§ Goal of the exercise
Return the lines below word for word, without the pictures.

Material provided section start

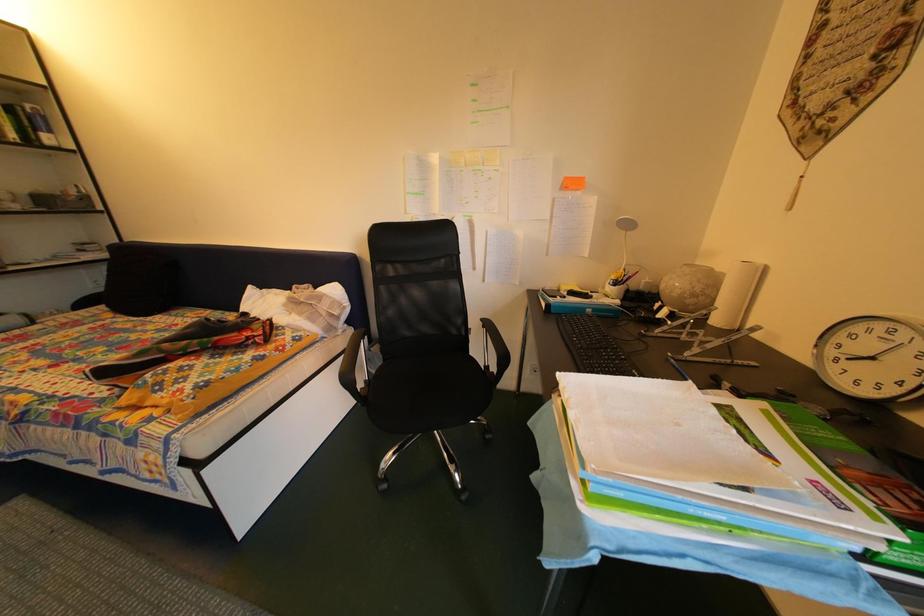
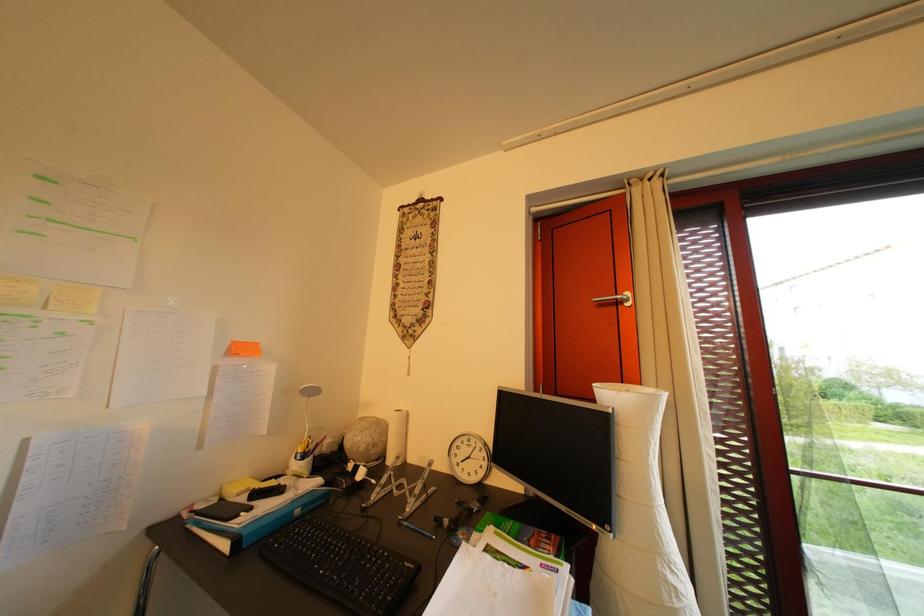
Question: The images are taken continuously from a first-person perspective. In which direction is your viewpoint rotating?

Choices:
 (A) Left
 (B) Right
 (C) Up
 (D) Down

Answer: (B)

Material provided section end

§ Answer box
Question: The images are taken continuously from a first-person perspective. In which direction is your viewpoint rotating?

Choices:
 (A) Left
 (B) Right
 (C) Up
 (D) Down

Answer: (B)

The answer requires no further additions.